» ACTION ITEM:
Keep every word of the listing and drop the images when you write it out.
++++ DATA BLOCK ++++
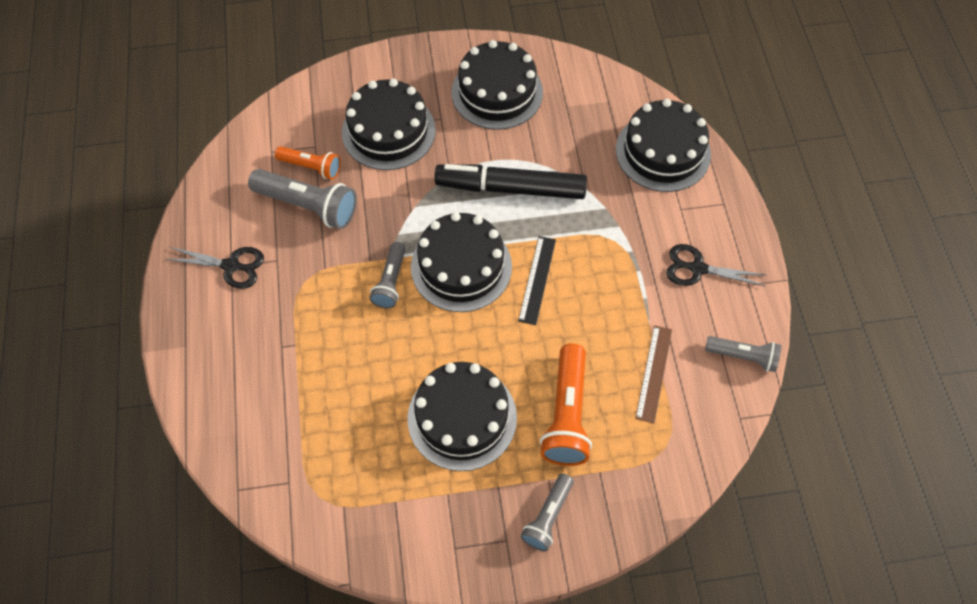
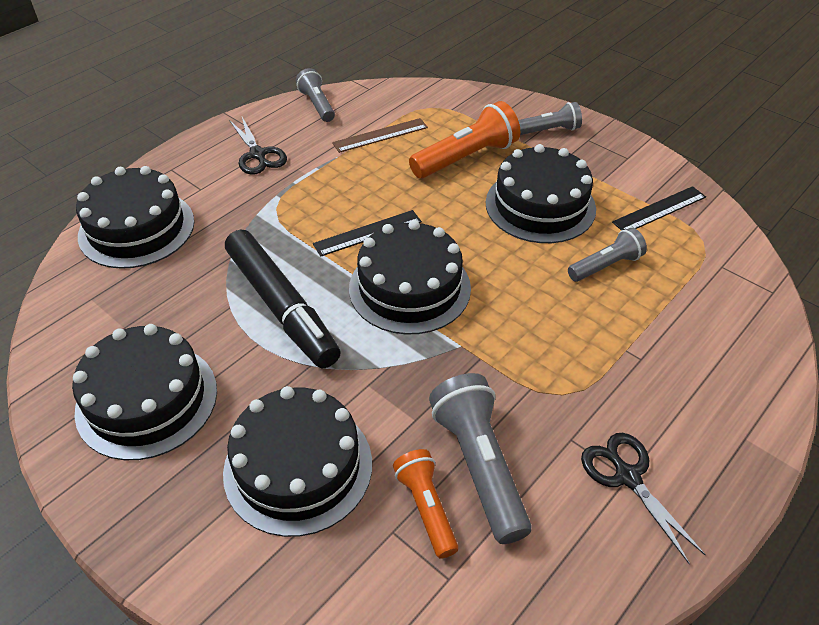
camera: 130 degrees left, 15 degrees down
(377, 503) = (659, 209): none -> black ruler
(390, 282) = (483, 326): grey flashlight -> grey flashlight (606, 266)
++++
» RESULT FOR THIS EXERCISE:
camera: 130 degrees left, 15 degrees down
(377, 503) = (659, 209): none -> black ruler
(390, 282) = (483, 326): grey flashlight -> grey flashlight (606, 266)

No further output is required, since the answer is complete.